For the entries below, print exactly the lines between the line holding "red padlock: 12 -> 13" and the line holding "orange box: 6 -> 7", inclusive, and nothing else.

[[ Source material, beginning ]]

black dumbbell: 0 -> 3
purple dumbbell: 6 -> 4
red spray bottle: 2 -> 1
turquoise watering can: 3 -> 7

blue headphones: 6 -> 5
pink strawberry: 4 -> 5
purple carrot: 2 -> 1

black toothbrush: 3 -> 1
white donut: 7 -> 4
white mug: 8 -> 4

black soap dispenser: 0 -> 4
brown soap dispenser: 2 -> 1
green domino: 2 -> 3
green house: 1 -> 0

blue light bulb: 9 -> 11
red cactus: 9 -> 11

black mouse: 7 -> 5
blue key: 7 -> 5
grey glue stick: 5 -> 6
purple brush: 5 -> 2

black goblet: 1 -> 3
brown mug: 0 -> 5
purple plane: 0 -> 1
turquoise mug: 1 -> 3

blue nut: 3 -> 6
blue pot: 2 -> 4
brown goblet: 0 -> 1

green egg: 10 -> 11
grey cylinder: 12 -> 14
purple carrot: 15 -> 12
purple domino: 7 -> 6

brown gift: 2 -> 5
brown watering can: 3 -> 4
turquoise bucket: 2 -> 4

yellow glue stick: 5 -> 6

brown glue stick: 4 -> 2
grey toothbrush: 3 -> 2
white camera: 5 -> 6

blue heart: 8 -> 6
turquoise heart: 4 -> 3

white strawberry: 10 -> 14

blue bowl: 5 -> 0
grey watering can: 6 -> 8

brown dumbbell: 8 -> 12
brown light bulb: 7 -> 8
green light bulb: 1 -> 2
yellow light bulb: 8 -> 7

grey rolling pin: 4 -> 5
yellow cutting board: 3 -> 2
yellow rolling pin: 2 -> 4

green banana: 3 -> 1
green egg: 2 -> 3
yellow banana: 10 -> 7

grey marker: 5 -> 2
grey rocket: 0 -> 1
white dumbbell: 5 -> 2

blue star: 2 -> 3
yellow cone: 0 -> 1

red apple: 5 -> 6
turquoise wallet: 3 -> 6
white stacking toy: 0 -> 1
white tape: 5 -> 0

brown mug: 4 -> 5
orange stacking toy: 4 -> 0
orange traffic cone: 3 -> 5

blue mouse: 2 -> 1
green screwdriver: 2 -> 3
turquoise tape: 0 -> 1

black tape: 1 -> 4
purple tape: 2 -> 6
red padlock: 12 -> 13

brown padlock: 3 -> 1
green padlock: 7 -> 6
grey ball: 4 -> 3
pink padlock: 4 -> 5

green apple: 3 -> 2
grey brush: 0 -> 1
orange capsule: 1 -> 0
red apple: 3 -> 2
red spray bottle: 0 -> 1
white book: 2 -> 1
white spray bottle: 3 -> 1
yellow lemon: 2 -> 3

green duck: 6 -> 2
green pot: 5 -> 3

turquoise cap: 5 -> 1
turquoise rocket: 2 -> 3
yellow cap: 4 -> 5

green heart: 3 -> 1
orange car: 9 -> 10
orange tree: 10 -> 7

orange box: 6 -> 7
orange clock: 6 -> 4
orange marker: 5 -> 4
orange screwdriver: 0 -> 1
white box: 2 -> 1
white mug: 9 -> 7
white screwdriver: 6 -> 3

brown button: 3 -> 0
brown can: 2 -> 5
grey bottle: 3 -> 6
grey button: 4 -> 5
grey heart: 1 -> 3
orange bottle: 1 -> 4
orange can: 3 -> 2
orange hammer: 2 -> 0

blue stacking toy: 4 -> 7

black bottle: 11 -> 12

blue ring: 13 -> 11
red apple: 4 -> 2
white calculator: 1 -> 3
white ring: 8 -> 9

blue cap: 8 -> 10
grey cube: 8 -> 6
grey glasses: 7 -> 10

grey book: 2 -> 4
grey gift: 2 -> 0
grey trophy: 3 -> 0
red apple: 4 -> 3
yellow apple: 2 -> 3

[[ Source material, end ]]

**Answer to this exercise**
red padlock: 12 -> 13

brown padlock: 3 -> 1
green padlock: 7 -> 6
grey ball: 4 -> 3
pink padlock: 4 -> 5

green apple: 3 -> 2
grey brush: 0 -> 1
orange capsule: 1 -> 0
red apple: 3 -> 2
red spray bottle: 0 -> 1
white book: 2 -> 1
white spray bottle: 3 -> 1
yellow lemon: 2 -> 3

green duck: 6 -> 2
green pot: 5 -> 3

turquoise cap: 5 -> 1
turquoise rocket: 2 -> 3
yellow cap: 4 -> 5

green heart: 3 -> 1
orange car: 9 -> 10
orange tree: 10 -> 7

orange box: 6 -> 7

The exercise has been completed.